EXERCISE DETAILS: Take the entries below and print only the lines from the one with "missing | red_pyramid" through the one with "exchanged | pink_cube", exactly as they stand, both ends included.
(Beginning of DATA FOR REVIEW)
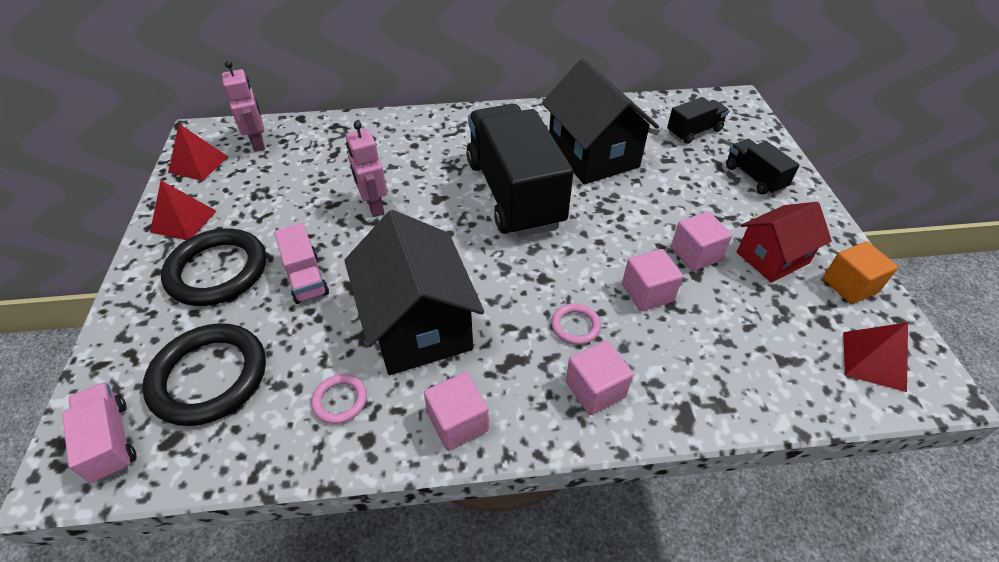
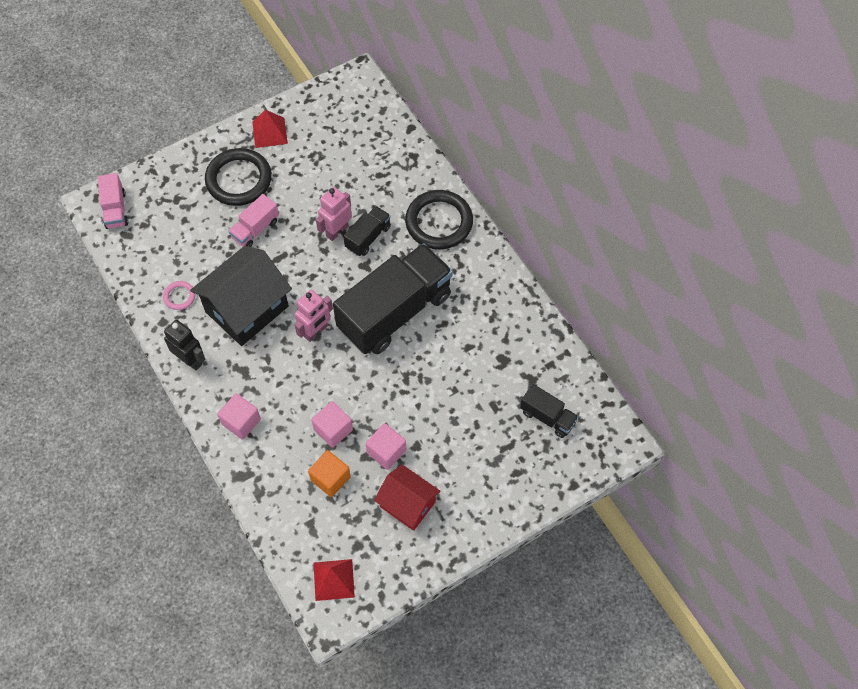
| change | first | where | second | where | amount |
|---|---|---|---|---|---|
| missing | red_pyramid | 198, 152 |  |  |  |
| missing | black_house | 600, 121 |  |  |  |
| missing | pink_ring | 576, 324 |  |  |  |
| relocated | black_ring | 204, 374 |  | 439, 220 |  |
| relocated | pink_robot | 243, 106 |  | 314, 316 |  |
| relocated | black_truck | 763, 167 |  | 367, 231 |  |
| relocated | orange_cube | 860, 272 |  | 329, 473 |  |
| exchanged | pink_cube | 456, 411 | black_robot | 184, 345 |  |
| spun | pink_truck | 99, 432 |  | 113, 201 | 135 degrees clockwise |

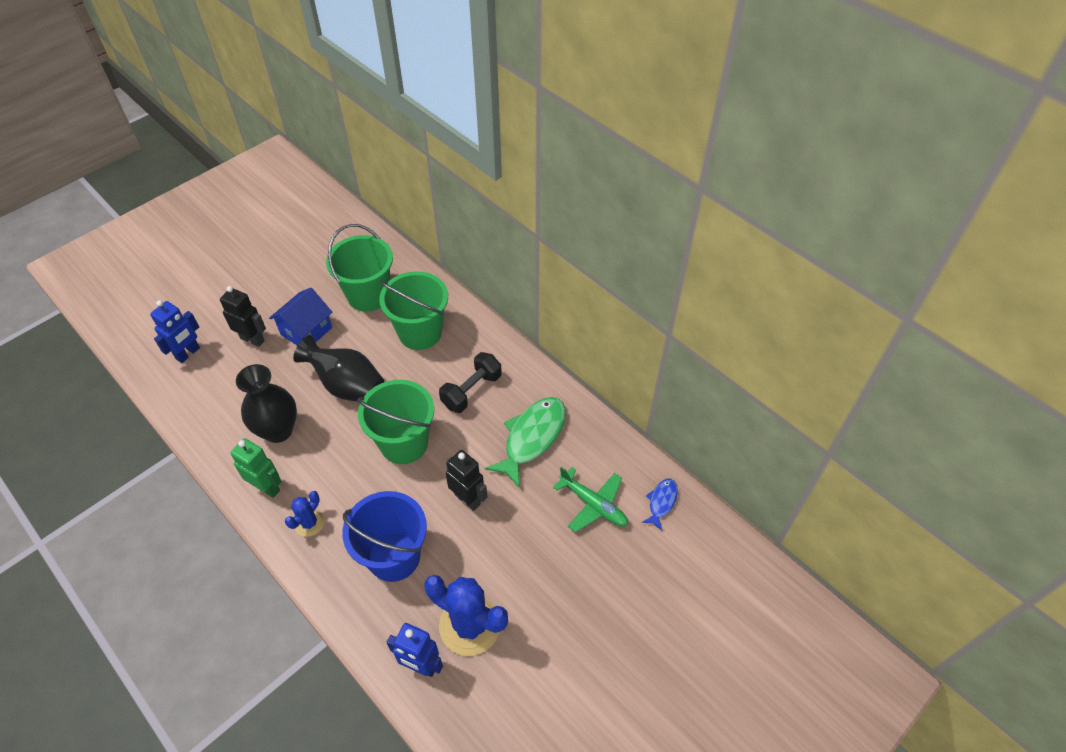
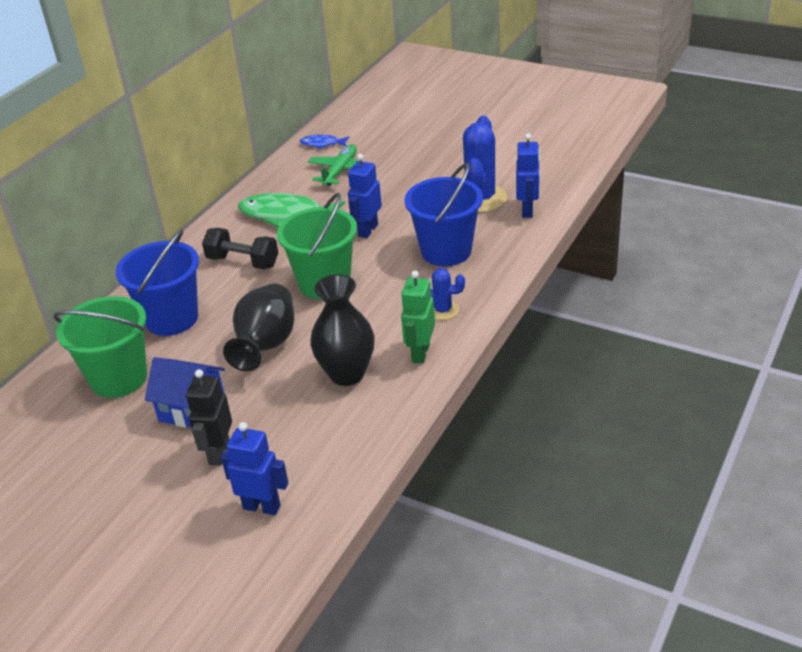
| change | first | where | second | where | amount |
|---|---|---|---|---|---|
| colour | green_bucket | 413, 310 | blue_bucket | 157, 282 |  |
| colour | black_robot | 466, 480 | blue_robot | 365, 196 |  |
(End of DATA FOR REVIEW)
(Beginning of DATA FOR REVIEW)
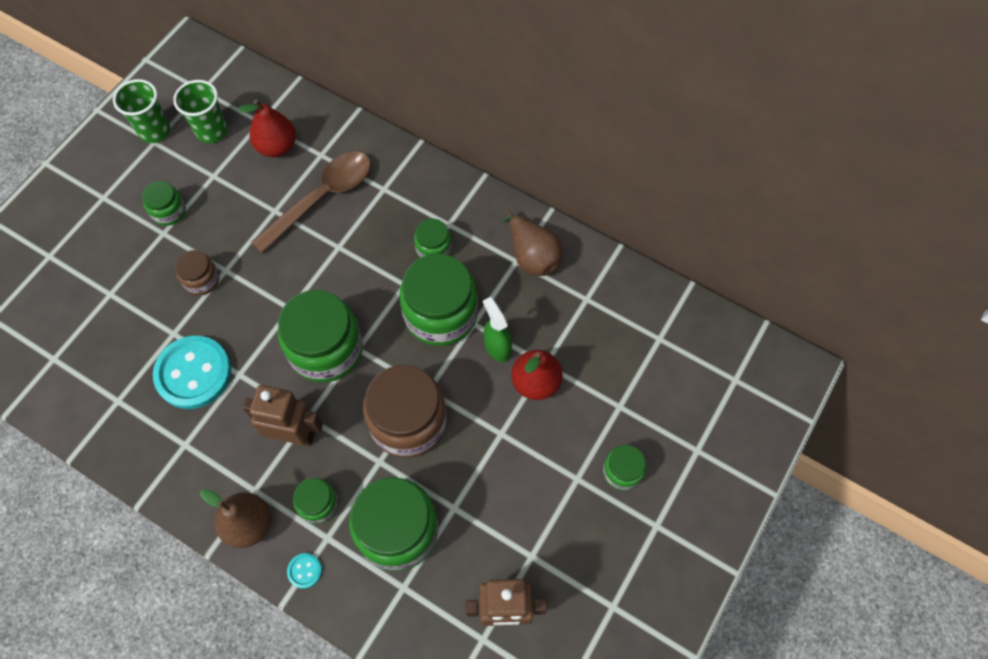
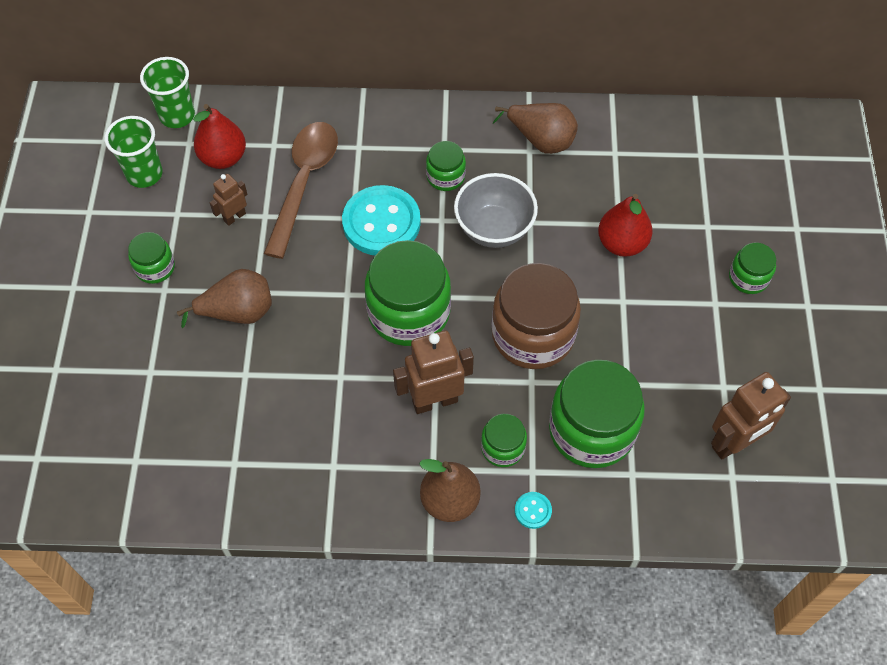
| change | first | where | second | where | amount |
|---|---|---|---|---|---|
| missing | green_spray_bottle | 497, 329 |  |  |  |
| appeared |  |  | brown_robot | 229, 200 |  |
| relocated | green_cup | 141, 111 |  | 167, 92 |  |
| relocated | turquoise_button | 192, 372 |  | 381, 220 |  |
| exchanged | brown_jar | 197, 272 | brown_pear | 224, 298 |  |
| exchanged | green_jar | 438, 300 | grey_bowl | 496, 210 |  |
(End of DATA FOR REVIEW)
TASK RESPONSE:
| missing | red_pyramid | 198, 152 |  |  |  |
| missing | black_house | 600, 121 |  |  |  |
| missing | pink_ring | 576, 324 |  |  |  |
| relocated | black_ring | 204, 374 |  | 439, 220 |  |
| relocated | pink_robot | 243, 106 |  | 314, 316 |  |
| relocated | black_truck | 763, 167 |  | 367, 231 |  |
| relocated | orange_cube | 860, 272 |  | 329, 473 |  |
| exchanged | pink_cube | 456, 411 | black_robot | 184, 345 |  |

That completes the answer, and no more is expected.